→ Stated goal
Below is a set of records; restate each one word for word.

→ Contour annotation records
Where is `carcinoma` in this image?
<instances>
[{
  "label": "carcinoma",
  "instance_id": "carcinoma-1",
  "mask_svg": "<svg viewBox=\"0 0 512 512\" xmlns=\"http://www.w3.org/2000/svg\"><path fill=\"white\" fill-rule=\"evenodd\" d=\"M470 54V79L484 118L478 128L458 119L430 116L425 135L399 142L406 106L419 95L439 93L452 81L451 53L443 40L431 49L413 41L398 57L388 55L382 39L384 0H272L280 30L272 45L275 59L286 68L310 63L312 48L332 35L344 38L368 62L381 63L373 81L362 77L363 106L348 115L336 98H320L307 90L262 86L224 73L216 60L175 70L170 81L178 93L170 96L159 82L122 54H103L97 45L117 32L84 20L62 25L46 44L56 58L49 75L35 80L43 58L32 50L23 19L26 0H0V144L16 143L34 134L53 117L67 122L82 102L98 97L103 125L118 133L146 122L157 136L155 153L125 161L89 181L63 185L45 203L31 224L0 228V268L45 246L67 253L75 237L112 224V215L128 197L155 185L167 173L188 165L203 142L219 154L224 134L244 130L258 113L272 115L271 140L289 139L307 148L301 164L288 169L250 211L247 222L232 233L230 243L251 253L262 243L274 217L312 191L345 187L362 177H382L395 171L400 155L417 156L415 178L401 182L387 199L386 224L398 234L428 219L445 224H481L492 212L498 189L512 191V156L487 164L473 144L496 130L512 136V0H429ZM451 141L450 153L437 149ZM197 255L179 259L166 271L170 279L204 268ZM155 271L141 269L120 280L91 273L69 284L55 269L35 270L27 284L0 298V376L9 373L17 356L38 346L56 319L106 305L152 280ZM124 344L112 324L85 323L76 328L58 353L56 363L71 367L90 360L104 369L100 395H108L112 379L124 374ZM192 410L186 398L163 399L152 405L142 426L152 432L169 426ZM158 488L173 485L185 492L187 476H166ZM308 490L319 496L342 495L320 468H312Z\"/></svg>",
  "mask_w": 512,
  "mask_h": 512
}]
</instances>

→ Response to the task
Where is `carcinoma` in this image?
<instances>
[{
  "label": "carcinoma",
  "instance_id": "carcinoma-1",
  "mask_svg": "<svg viewBox=\"0 0 512 512\" xmlns=\"http://www.w3.org/2000/svg\"><path fill=\"white\" fill-rule=\"evenodd\" d=\"M470 54V79L484 118L478 128L458 119L430 116L425 135L399 142L406 106L419 95L439 93L452 81L451 53L443 40L431 49L413 41L398 57L388 55L382 39L384 0H272L280 30L272 45L275 59L286 68L310 63L312 48L332 35L344 38L368 62L381 63L373 81L362 77L363 106L348 115L336 98H320L307 90L262 86L224 73L216 60L175 70L170 81L178 93L170 96L159 82L122 54H103L97 45L117 32L84 20L62 25L46 44L56 58L49 75L35 80L43 58L32 50L23 19L26 0H0V144L16 143L34 134L53 117L67 122L82 102L98 97L103 125L118 133L146 122L157 136L155 153L125 161L89 181L63 185L45 203L31 224L0 228V268L45 246L67 253L75 237L112 224V215L128 197L155 185L167 173L188 165L203 142L219 154L224 134L244 130L258 113L272 115L271 140L289 139L307 148L301 164L288 169L250 211L247 222L232 233L230 243L251 253L262 243L274 217L312 191L345 187L362 177H382L395 171L400 155L417 156L415 178L401 182L387 199L386 224L398 234L428 219L445 224H481L492 212L498 189L512 191V156L487 164L473 144L496 130L512 136V0H429ZM451 141L450 153L437 149ZM197 255L179 259L166 271L170 279L204 268ZM155 271L141 269L120 280L91 273L69 284L55 269L35 270L27 284L0 298V376L9 373L17 356L38 346L56 319L106 305L152 280ZM124 344L112 324L85 323L76 328L58 353L56 363L71 367L90 360L104 369L100 395H108L112 379L124 374ZM192 410L186 398L163 399L152 405L142 426L152 432L169 426ZM158 488L173 485L185 492L187 476H166ZM308 490L319 496L342 495L320 468H312Z\"/></svg>",
  "mask_w": 512,
  "mask_h": 512
}]
</instances>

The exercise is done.